» **Goal of the exercise**: Your task is to count the lines of the records that contain "camera". Answer with the number and nothing else.

» **Recorded data**:
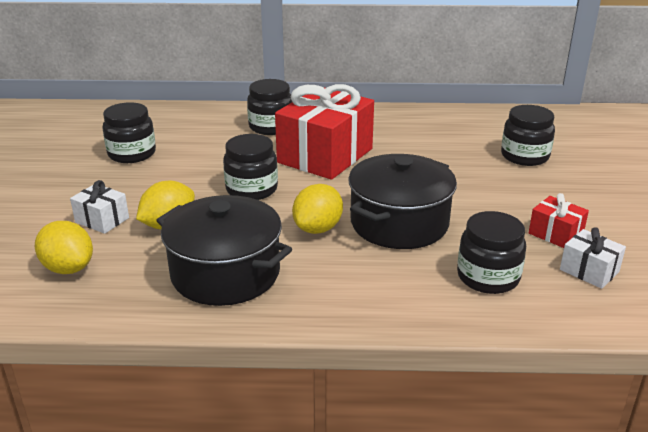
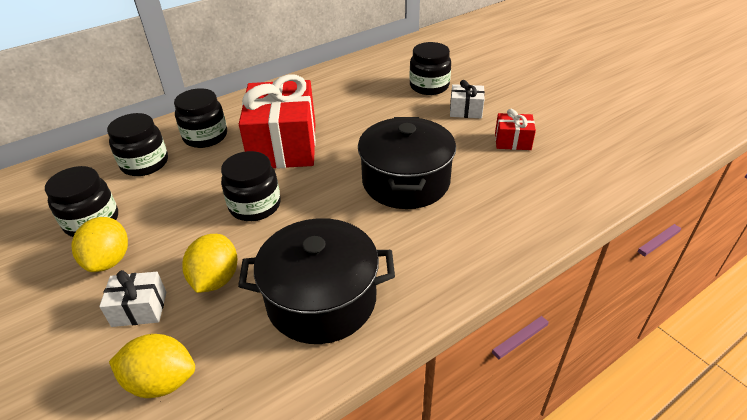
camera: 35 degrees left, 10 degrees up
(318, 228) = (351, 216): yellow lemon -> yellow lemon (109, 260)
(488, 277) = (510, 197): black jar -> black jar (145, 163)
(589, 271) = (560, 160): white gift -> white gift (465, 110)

==

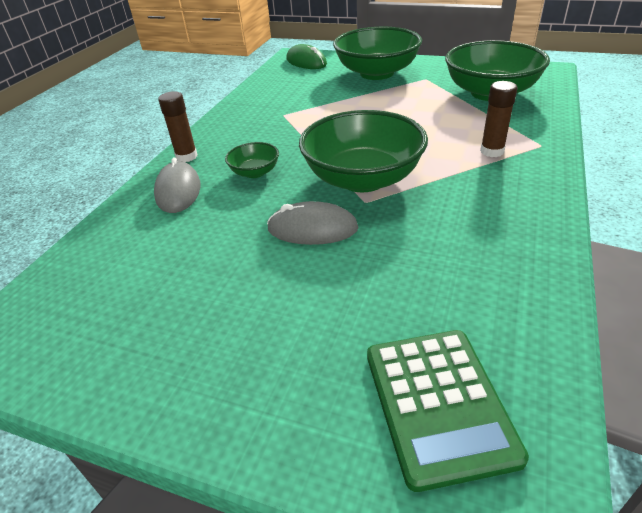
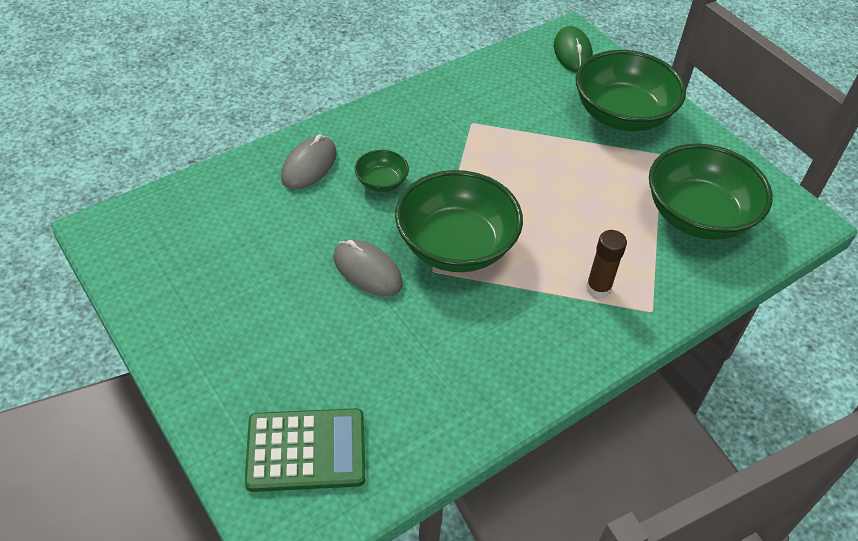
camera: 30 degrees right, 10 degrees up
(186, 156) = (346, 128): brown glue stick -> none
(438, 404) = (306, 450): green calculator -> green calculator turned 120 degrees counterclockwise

» **Output below**: 2